[Task material Boundary: Start]

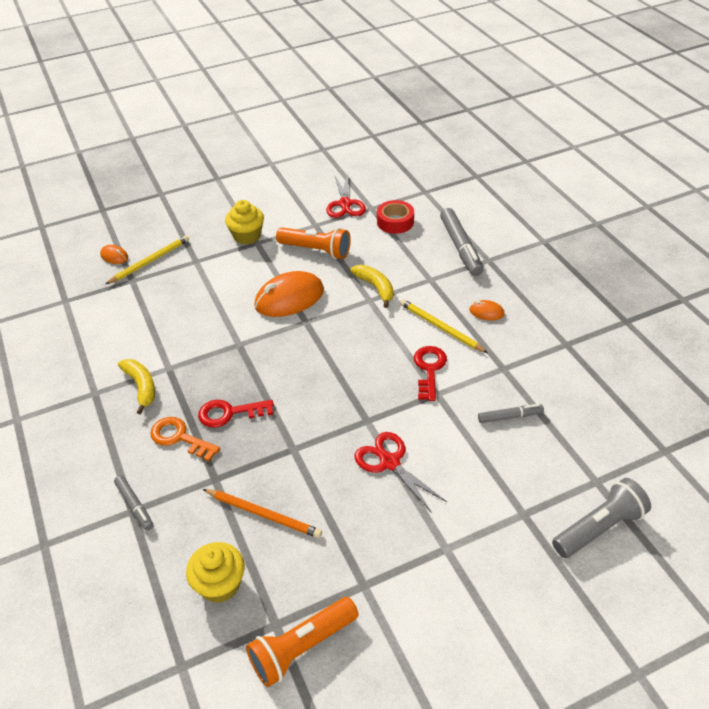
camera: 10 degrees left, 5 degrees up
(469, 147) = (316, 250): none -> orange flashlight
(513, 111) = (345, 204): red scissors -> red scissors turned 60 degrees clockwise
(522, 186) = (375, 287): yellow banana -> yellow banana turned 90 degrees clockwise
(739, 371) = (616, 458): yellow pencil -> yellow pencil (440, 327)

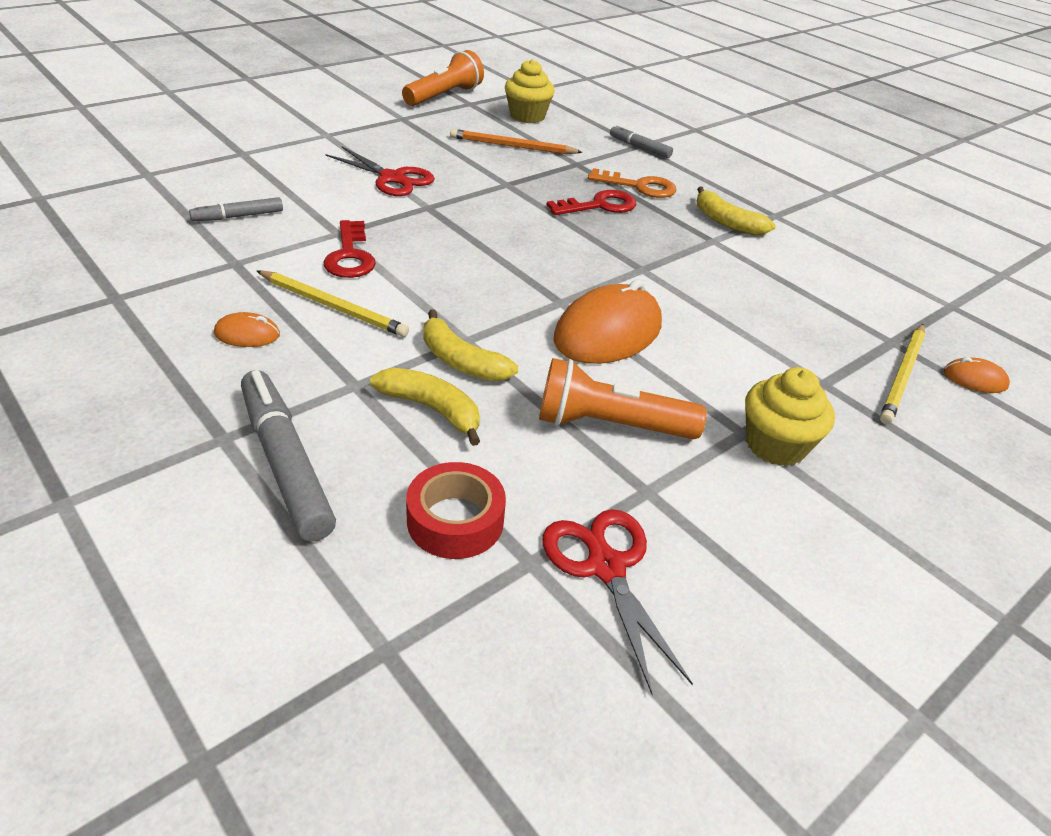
camera: 160 degrees right, 5 degrees down
(395, 264) = (432, 409): none -> yellow banana
(599, 528) = (162, 147): grey flashlight -> none

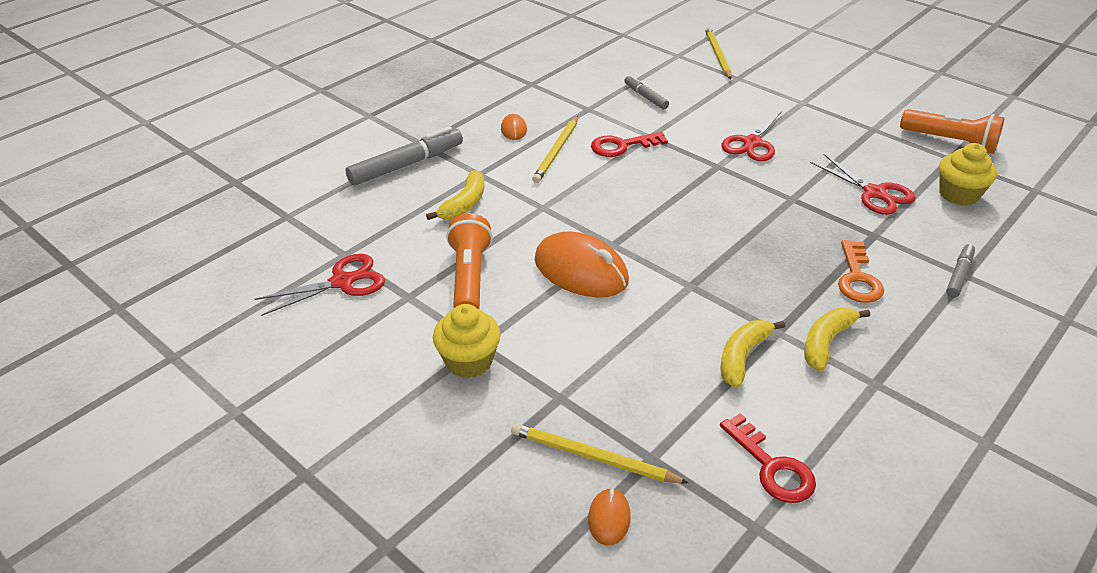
camera: 85 degrees right, 0 degrees up
(173, 151) = (717, 55): none -> yellow pencil
(455, 520) = (372, 225): red tape -> none
(461, 361) = (517, 208): yellow banana -> yellow banana (742, 357)
(512, 146) = (874, 193): orange pencil -> red scissors
(599, 206) = (792, 254): red key -> red key (771, 466)

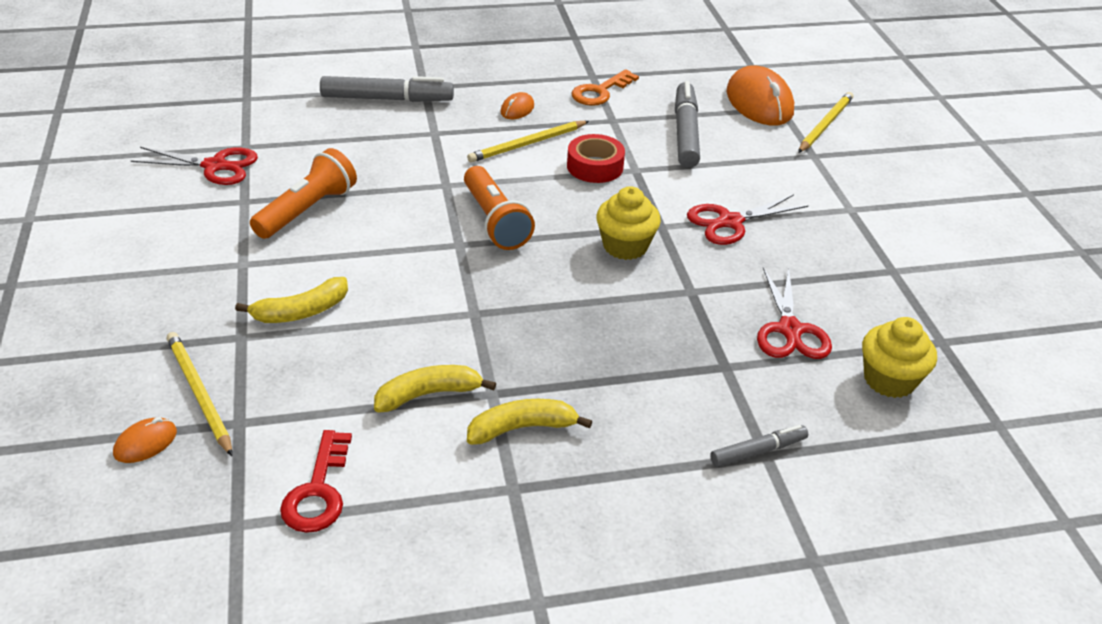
camera: 35 degrees right, 0 degrees up
(464, 204) = (386, 151): yellow banana -> yellow banana (301, 311)
(468, 361) = (217, 271): yellow cupcake -> yellow cupcake (625, 246)
(581, 271) = (400, 251): orange mouse -> orange mouse (759, 102)
(622, 146) = (595, 166): red key -> red tape
(645, 97) = (685, 133): grey marker -> grey marker, size x1.80
(857, 278) = (643, 393): orange key -> orange key (600, 92)
(950, 142) = (969, 326): orange flashlight -> orange flashlight (495, 221)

[Task material Boundary: End]

> **Activity**
The output should consist of the records above, reproduced exactly, without pictures.

> **Output below**
camera: 10 degrees left, 5 degrees up
(469, 147) = (316, 250): none -> orange flashlight
(513, 111) = (345, 204): red scissors -> red scissors turned 60 degrees clockwise
(522, 186) = (375, 287): yellow banana -> yellow banana turned 90 degrees clockwise
(739, 371) = (616, 458): yellow pencil -> yellow pencil (440, 327)

camera: 160 degrees right, 5 degrees down
(395, 264) = (432, 409): none -> yellow banana
(599, 528) = (162, 147): grey flashlight -> none

camera: 85 degrees right, 0 degrees up
(173, 151) = (717, 55): none -> yellow pencil
(455, 520) = (372, 225): red tape -> none
(461, 361) = (517, 208): yellow banana -> yellow banana (742, 357)
(512, 146) = (874, 193): orange pencil -> red scissors
(599, 206) = (792, 254): red key -> red key (771, 466)

camera: 35 degrees right, 0 degrees up
(464, 204) = (386, 151): yellow banana -> yellow banana (301, 311)
(468, 361) = (217, 271): yellow cupcake -> yellow cupcake (625, 246)
(581, 271) = (400, 251): orange mouse -> orange mouse (759, 102)
(622, 146) = (595, 166): red key -> red tape
(645, 97) = (685, 133): grey marker -> grey marker, size x1.80
(857, 278) = (643, 393): orange key -> orange key (600, 92)
(950, 142) = (969, 326): orange flashlight -> orange flashlight (495, 221)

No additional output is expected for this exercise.